Exercise →
In the records below, find the line that contains "(476, 127) = (418, 301): pink" and the line that contains "(639, 366) = (251, 112): black", then retype exactly those two lines and every line between them.
────────────────────
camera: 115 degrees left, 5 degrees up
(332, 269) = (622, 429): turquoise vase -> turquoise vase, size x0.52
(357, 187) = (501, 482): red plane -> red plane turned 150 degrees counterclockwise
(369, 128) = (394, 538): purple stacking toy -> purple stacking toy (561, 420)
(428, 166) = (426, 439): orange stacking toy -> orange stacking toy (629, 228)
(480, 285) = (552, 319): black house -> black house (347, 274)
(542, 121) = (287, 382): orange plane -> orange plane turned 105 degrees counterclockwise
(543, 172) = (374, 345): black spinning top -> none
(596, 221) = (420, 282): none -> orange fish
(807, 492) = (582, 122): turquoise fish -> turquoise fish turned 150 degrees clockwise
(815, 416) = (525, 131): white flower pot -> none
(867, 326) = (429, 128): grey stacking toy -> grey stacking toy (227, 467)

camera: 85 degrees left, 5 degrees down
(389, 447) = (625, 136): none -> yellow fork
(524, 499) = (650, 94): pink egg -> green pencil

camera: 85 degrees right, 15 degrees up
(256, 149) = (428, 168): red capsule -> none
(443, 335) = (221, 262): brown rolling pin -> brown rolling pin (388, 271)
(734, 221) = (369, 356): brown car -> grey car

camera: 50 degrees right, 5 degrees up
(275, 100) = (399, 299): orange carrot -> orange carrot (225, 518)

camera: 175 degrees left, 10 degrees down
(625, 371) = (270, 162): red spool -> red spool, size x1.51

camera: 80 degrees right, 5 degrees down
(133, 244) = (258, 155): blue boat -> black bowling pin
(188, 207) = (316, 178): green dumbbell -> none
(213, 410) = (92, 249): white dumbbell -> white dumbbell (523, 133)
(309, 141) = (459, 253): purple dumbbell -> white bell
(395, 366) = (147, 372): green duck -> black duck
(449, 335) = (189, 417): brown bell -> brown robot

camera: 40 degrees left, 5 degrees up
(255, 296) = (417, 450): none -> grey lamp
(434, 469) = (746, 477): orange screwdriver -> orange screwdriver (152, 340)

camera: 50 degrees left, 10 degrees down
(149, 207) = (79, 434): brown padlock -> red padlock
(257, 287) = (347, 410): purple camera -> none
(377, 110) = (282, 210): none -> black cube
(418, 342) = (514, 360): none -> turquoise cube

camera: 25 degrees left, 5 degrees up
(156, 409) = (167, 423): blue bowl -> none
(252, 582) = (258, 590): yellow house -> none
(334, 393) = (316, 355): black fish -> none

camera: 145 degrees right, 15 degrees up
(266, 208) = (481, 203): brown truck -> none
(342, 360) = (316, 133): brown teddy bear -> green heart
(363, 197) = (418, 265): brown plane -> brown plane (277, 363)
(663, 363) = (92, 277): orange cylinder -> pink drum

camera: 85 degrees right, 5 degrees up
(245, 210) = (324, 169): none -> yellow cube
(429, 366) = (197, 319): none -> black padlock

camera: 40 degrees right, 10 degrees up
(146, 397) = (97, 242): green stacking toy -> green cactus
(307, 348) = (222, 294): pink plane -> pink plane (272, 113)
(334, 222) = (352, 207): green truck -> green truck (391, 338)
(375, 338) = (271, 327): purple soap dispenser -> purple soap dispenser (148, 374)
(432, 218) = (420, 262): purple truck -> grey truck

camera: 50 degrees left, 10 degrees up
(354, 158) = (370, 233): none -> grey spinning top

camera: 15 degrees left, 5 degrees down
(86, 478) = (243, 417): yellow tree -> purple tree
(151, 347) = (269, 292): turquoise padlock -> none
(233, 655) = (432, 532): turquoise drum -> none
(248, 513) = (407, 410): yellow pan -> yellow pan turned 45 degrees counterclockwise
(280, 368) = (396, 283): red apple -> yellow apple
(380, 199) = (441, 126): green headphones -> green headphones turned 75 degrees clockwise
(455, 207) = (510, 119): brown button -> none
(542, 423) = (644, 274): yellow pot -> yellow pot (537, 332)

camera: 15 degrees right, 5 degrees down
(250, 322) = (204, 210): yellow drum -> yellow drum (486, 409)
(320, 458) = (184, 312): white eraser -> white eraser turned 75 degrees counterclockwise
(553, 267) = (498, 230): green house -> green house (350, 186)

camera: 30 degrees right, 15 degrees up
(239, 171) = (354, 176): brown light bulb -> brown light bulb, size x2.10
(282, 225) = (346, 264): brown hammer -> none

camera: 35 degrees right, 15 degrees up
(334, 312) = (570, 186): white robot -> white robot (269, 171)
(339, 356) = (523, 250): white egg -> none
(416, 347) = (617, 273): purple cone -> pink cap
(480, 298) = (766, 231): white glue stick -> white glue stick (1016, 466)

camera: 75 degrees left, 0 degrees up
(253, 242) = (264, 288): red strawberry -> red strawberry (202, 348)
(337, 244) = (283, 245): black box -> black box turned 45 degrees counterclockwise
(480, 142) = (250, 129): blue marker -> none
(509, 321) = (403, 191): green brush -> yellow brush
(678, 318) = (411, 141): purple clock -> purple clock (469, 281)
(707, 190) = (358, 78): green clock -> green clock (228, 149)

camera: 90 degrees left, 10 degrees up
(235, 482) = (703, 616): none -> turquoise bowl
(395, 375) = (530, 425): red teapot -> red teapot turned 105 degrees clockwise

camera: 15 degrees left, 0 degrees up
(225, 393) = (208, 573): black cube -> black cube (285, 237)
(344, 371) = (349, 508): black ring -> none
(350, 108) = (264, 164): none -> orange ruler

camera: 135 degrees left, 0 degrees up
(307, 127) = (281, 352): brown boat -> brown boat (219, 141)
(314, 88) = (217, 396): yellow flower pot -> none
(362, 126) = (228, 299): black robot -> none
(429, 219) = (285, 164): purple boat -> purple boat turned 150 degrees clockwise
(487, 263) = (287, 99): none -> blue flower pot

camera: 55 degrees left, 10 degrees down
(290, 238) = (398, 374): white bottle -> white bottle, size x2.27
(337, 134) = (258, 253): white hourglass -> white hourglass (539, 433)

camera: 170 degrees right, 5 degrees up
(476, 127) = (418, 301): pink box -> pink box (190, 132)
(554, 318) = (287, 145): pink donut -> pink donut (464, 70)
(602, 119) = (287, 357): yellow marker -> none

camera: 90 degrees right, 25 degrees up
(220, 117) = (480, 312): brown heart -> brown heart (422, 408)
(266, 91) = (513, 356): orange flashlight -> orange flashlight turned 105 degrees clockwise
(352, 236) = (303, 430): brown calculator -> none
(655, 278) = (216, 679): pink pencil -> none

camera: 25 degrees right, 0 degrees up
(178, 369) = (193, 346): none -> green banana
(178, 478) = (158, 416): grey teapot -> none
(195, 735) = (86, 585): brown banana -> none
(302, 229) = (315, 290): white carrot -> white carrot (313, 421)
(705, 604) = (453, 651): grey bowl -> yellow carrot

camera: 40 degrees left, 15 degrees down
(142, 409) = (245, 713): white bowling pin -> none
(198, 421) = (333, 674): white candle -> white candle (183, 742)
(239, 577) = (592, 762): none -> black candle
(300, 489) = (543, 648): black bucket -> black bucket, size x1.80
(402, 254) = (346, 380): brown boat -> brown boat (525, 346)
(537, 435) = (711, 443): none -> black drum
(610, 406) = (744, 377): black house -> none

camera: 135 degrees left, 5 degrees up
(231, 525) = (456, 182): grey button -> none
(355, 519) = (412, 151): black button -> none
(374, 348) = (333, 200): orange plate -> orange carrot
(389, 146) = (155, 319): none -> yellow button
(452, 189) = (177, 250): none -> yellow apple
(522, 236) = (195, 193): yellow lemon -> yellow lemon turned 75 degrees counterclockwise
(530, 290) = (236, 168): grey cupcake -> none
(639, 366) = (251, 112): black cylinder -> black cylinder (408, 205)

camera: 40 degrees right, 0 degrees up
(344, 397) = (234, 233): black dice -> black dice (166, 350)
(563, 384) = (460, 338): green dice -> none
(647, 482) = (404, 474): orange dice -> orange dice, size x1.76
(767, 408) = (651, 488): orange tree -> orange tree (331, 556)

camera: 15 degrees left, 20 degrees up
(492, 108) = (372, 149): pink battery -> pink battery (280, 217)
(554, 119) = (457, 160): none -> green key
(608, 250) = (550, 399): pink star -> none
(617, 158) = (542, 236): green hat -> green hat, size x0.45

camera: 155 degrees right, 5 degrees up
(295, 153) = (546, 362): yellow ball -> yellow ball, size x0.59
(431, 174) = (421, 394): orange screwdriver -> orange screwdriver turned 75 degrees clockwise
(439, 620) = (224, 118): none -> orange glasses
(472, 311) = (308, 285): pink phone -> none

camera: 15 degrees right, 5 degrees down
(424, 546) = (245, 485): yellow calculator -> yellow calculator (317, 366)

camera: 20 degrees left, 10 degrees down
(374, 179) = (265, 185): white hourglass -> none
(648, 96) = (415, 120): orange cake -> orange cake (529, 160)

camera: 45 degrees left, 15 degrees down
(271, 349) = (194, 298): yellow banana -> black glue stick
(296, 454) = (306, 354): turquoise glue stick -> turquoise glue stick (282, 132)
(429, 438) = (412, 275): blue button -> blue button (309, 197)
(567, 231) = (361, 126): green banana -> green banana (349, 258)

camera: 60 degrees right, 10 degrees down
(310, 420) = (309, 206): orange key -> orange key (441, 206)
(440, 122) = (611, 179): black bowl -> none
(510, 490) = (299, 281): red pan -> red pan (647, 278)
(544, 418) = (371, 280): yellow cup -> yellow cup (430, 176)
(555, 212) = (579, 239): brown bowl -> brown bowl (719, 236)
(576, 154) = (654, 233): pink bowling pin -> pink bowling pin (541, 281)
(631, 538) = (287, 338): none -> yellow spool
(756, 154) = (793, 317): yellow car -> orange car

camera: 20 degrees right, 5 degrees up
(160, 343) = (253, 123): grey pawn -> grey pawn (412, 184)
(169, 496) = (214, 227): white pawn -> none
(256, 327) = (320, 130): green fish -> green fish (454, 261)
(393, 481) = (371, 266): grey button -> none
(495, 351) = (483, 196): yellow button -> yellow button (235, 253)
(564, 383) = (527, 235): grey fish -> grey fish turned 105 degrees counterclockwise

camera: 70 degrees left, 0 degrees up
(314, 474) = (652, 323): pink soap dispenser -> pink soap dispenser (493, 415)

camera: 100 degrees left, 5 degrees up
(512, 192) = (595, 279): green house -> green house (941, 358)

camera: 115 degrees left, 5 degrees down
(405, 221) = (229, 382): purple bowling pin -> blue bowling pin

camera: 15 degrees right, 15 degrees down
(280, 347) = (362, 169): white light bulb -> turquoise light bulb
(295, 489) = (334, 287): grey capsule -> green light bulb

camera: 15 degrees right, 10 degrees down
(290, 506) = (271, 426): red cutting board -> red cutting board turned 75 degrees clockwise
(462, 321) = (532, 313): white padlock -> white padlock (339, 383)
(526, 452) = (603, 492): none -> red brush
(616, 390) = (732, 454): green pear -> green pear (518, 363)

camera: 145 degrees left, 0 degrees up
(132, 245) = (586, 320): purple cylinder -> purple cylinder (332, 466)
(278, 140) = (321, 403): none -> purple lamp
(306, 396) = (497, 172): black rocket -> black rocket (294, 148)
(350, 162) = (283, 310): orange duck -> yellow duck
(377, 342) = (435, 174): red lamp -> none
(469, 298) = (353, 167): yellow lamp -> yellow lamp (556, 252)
────────────────────
Answer box →
(476, 127) = (418, 301): pink box -> pink box (190, 132)
(554, 318) = (287, 145): pink donut -> pink donut (464, 70)
(602, 119) = (287, 357): yellow marker -> none

camera: 90 degrees right, 25 degrees up
(220, 117) = (480, 312): brown heart -> brown heart (422, 408)
(266, 91) = (513, 356): orange flashlight -> orange flashlight turned 105 degrees clockwise
(352, 236) = (303, 430): brown calculator -> none
(655, 278) = (216, 679): pink pencil -> none

camera: 25 degrees right, 0 degrees up
(178, 369) = (193, 346): none -> green banana
(178, 478) = (158, 416): grey teapot -> none
(195, 735) = (86, 585): brown banana -> none
(302, 229) = (315, 290): white carrot -> white carrot (313, 421)
(705, 604) = (453, 651): grey bowl -> yellow carrot

camera: 40 degrees left, 15 degrees down
(142, 409) = (245, 713): white bowling pin -> none
(198, 421) = (333, 674): white candle -> white candle (183, 742)
(239, 577) = (592, 762): none -> black candle
(300, 489) = (543, 648): black bucket -> black bucket, size x1.80
(402, 254) = (346, 380): brown boat -> brown boat (525, 346)
(537, 435) = (711, 443): none -> black drum
(610, 406) = (744, 377): black house -> none

camera: 135 degrees left, 5 degrees up
(231, 525) = (456, 182): grey button -> none
(355, 519) = (412, 151): black button -> none
(374, 348) = (333, 200): orange plate -> orange carrot
(389, 146) = (155, 319): none -> yellow button
(452, 189) = (177, 250): none -> yellow apple
(522, 236) = (195, 193): yellow lemon -> yellow lemon turned 75 degrees counterclockwise
(530, 290) = (236, 168): grey cupcake -> none
(639, 366) = (251, 112): black cylinder -> black cylinder (408, 205)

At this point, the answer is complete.